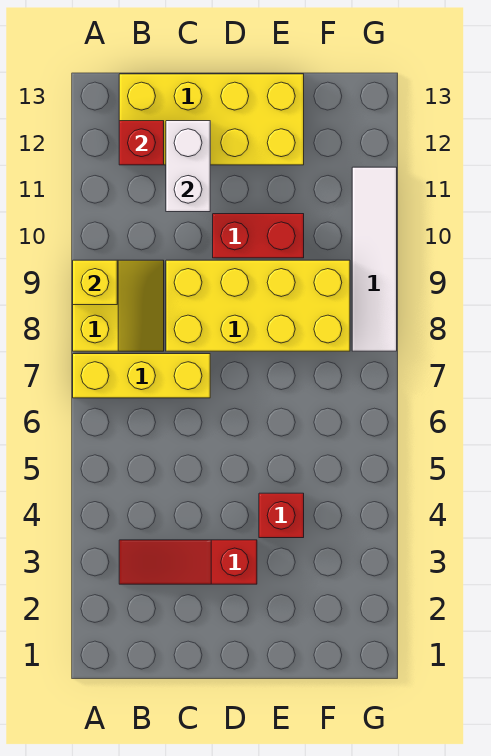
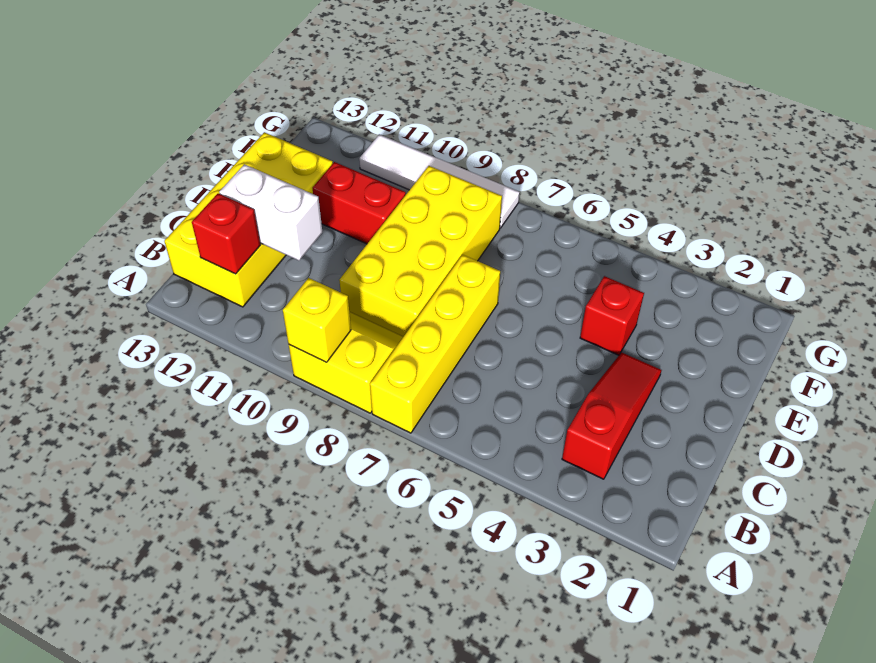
yellow brick A7:C7 level 1 -> yellow brick A7:D7 level 1
red slope B3:D3 level 1 top D -> red slope B3:D3 level 1 top B
red brick D10:E10 level 1 -> red brick E10:E11 level 1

● ● ● ● ●

> _Task description_
Copy every line of the listing that contains the word "brick".

> _Solution for this task_
yellow brick A7:C7 level 1 -> yellow brick A7:D7 level 1
red brick D10:E10 level 1 -> red brick E10:E11 level 1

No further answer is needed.